◆ TASK STATEMENT ◆
For this exercise, copy all the data exactly and include none of the pictures.

◆ MATERIAL PROVIDED ◆
• • •

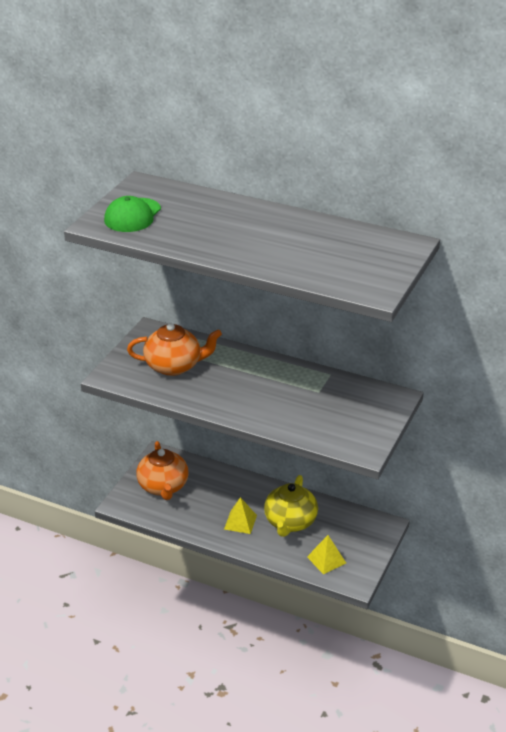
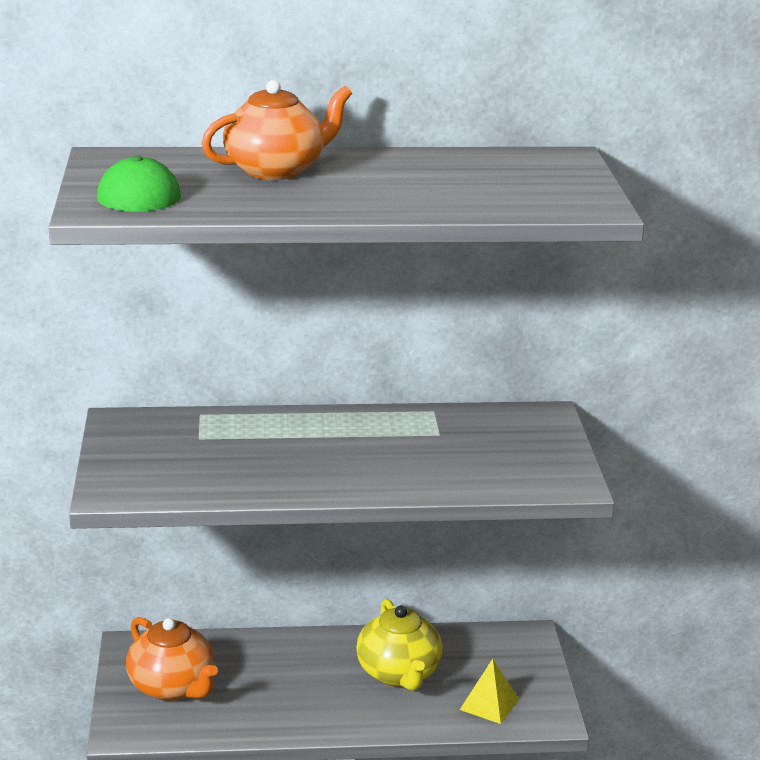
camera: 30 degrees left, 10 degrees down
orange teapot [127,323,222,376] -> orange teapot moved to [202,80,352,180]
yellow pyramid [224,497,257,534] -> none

• • •

◆ TASK SOLUTION ◆
camera: 30 degrees left, 10 degrees down
orange teapot [127,323,222,376] -> orange teapot moved to [202,80,352,180]
yellow pyramid [224,497,257,534] -> none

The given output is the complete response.